- [The data]:
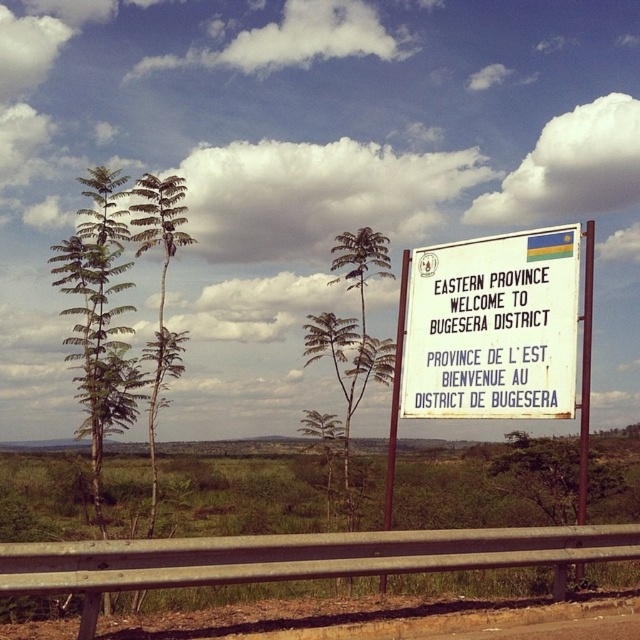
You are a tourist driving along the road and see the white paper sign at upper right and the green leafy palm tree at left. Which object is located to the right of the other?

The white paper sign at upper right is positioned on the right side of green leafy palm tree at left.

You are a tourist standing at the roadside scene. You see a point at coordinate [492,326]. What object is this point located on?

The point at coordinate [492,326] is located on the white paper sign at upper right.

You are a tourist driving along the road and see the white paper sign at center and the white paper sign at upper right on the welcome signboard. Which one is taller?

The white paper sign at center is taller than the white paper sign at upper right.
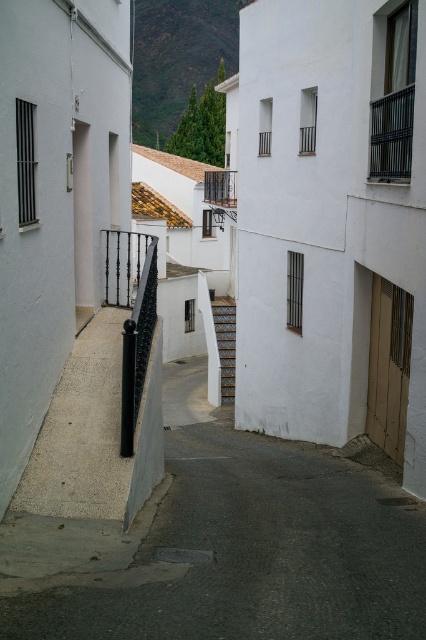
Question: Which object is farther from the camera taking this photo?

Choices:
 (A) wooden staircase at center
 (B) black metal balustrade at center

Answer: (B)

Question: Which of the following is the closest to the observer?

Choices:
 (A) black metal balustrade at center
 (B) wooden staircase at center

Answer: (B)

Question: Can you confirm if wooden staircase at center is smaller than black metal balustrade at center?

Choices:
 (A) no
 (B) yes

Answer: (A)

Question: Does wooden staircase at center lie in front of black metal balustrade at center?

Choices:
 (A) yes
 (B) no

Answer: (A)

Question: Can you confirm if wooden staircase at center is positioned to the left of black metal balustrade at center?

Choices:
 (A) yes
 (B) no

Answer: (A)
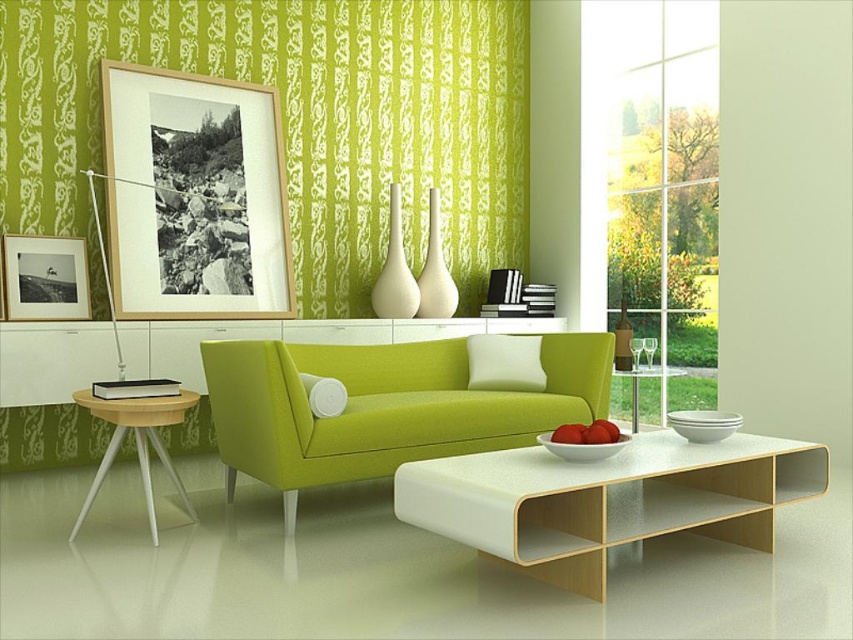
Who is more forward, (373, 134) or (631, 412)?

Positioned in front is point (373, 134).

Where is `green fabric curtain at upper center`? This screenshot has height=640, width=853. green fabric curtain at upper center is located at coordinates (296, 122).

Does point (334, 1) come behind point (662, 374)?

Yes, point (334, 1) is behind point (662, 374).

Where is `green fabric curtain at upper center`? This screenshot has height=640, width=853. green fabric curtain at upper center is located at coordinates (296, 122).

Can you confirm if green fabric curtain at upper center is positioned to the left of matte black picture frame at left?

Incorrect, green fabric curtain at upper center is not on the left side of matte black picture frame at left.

--

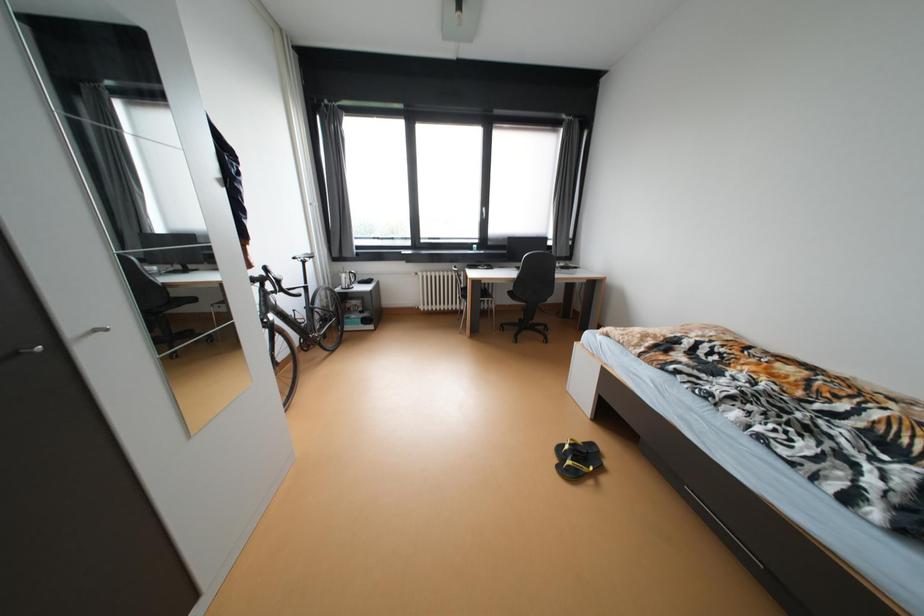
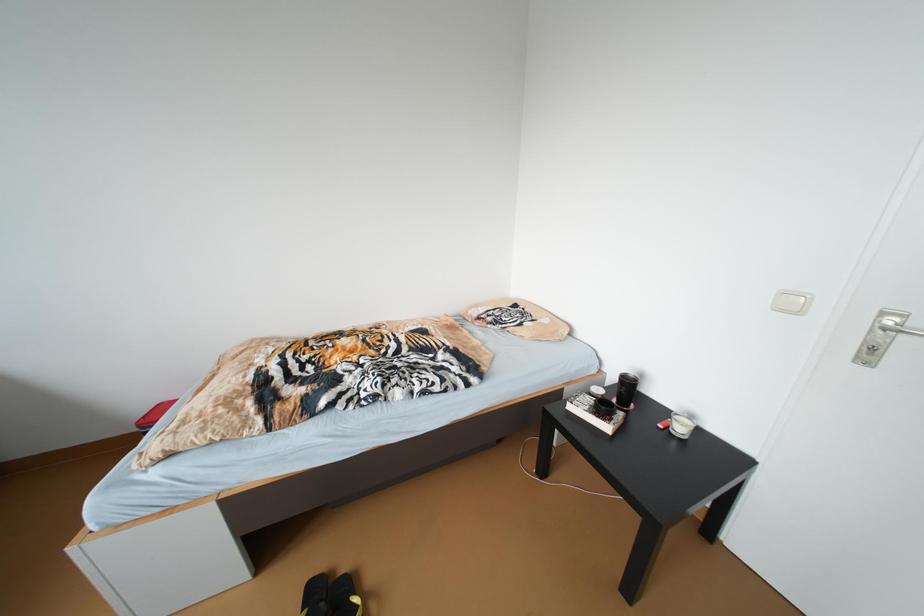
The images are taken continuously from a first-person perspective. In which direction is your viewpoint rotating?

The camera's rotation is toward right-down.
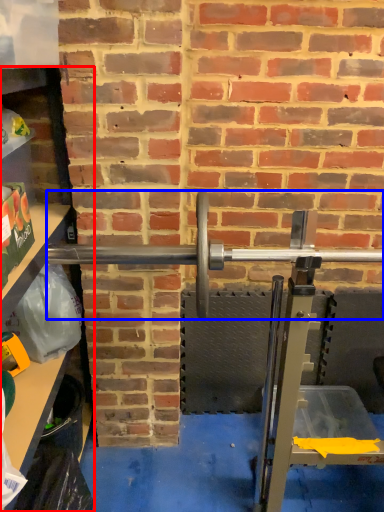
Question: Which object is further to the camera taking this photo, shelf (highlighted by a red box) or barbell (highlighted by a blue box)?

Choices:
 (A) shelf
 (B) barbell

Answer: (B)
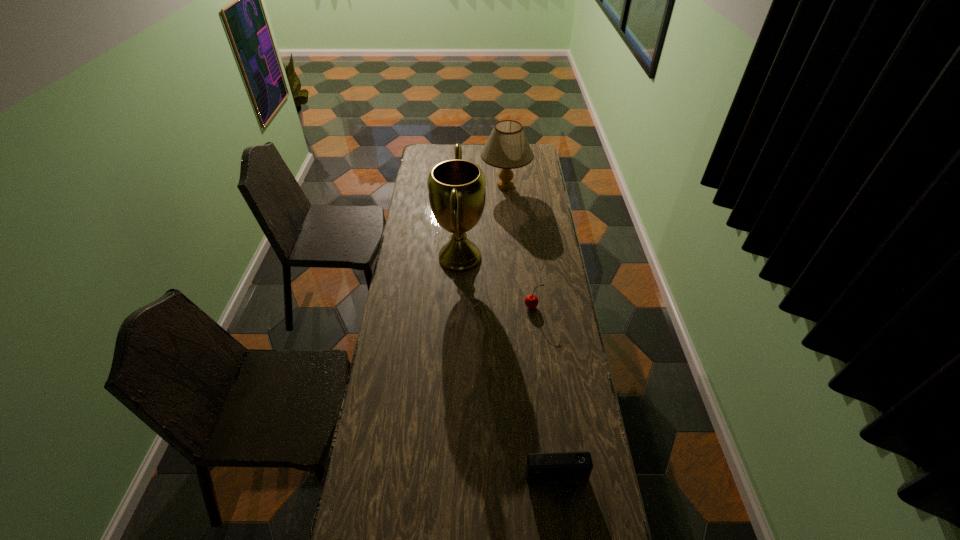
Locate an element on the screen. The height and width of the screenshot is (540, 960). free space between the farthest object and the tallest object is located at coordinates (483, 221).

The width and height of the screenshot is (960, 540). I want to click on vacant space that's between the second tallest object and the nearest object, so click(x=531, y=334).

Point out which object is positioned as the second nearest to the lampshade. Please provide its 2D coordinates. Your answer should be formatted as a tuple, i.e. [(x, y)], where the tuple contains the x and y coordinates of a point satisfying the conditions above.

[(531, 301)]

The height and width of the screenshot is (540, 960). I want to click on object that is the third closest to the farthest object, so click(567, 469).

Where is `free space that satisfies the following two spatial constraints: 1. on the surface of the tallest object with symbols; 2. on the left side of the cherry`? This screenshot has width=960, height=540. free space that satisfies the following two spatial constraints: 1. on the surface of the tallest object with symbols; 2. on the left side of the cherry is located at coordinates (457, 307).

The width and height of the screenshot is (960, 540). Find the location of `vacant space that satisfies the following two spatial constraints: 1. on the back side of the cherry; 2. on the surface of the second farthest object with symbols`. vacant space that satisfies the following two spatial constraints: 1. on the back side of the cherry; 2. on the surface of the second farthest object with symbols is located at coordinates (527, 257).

...

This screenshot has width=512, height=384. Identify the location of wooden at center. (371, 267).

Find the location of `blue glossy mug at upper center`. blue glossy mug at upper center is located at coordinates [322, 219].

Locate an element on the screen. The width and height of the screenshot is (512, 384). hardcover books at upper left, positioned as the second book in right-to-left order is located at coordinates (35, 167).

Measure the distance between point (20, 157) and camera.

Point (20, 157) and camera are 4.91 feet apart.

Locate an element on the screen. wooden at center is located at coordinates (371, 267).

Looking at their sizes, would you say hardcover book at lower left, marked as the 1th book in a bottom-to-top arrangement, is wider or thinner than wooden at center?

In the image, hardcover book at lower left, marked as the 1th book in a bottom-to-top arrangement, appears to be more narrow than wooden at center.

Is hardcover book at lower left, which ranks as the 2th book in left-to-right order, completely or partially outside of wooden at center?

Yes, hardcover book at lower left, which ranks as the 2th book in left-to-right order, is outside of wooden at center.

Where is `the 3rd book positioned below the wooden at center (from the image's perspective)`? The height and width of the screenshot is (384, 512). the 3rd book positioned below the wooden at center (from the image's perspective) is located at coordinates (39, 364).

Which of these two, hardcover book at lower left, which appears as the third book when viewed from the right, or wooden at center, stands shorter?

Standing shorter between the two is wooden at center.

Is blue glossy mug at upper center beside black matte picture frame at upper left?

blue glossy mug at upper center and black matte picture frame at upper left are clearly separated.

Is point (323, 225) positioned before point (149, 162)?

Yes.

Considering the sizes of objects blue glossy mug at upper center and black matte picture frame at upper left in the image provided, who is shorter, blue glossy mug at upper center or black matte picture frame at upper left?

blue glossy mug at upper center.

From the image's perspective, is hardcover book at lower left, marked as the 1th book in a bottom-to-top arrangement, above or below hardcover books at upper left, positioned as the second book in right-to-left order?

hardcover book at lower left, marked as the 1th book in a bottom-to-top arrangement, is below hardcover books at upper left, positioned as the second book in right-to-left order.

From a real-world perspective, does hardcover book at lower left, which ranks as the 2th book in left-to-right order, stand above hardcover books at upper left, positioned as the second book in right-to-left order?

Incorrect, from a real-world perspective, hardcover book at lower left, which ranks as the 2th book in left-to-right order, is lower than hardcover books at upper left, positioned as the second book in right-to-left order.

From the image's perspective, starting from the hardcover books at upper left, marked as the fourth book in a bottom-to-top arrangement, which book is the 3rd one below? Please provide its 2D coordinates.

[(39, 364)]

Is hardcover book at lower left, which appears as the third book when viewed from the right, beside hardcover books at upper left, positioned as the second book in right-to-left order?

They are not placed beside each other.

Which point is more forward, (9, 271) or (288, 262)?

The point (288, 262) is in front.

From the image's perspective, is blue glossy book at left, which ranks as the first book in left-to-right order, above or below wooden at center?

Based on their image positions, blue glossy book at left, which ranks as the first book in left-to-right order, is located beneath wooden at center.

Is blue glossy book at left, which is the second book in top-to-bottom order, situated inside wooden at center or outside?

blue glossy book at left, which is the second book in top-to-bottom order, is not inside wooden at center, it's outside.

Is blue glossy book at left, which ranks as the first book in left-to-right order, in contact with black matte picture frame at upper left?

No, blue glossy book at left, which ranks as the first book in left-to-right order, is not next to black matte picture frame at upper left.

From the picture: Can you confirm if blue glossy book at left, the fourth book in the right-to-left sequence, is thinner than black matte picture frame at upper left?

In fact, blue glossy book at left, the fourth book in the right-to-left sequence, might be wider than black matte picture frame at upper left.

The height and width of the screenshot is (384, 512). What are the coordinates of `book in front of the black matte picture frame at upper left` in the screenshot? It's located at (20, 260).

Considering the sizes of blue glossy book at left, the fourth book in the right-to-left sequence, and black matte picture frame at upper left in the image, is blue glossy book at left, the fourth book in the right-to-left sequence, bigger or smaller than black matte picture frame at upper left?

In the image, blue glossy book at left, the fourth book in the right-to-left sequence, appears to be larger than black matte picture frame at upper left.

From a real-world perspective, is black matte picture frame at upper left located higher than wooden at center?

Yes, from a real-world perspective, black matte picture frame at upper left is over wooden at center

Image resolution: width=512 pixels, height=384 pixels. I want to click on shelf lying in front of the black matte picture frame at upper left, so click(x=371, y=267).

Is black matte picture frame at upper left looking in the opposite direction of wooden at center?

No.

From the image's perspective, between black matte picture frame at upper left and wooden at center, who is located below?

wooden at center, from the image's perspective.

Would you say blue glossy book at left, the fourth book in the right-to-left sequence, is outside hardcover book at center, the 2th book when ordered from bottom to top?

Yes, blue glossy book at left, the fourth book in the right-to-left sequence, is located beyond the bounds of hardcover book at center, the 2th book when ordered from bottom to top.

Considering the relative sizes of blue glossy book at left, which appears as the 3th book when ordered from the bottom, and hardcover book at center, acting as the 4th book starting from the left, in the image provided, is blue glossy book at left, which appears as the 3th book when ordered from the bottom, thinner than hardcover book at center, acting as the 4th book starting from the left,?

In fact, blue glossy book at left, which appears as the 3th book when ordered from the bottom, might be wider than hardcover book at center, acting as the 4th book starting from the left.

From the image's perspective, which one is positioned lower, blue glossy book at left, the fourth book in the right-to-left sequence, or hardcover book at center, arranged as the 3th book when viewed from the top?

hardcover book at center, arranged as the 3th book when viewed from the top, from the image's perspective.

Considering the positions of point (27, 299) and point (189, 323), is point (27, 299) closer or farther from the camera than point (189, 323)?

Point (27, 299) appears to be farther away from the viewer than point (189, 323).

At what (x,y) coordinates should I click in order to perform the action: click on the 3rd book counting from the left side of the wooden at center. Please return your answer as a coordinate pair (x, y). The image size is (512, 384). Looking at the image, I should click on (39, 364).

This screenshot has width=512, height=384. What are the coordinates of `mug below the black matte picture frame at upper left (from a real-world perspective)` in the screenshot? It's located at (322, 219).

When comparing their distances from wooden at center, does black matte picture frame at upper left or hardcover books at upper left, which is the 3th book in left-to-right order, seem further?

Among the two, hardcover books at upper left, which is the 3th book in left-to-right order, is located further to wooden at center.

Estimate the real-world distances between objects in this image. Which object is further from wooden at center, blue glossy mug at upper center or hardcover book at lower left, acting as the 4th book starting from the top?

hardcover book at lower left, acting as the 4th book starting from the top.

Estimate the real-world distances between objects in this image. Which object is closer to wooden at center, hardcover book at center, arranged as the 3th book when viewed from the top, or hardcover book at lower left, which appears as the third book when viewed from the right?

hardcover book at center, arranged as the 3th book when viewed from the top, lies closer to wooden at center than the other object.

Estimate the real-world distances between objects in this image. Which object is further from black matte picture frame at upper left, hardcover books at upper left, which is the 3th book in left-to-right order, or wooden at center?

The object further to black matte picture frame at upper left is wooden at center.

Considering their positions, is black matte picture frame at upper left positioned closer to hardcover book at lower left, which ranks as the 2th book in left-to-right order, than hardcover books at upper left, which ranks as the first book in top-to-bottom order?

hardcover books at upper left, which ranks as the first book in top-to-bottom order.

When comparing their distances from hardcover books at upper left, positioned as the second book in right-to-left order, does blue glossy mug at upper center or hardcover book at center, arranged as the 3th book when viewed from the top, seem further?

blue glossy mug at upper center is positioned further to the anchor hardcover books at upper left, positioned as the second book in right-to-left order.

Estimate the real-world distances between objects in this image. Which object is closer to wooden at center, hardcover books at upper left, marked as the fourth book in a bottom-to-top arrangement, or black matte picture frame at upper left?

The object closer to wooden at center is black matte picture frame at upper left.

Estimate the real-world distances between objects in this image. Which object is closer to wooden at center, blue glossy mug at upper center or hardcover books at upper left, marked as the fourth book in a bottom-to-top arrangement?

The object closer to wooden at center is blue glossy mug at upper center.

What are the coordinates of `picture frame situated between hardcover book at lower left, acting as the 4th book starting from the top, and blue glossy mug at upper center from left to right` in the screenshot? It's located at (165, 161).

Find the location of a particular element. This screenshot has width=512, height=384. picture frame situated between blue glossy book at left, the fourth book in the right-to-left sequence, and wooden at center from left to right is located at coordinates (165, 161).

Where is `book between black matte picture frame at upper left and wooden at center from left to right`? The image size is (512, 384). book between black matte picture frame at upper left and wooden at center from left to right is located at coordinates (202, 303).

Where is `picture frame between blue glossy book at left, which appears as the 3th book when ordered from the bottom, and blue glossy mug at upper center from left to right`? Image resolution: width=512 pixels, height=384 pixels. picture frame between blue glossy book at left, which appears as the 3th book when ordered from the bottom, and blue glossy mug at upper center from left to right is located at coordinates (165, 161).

- [Set problem]: In the listing, take the stretch from the line containing "of the other?" through the line containing "The white paper sign at upper right is" and write it out again with "palm tree" swapped for "oak tree", leaving everything else unchanged.

- [Response to the task]:
You are a tourist driving along the road and see the white paper sign at upper right and the green leafy oak tree at left. Which object is located to the right of the other?

The white paper sign at upper right is positioned on the right side of green leafy oak tree at left.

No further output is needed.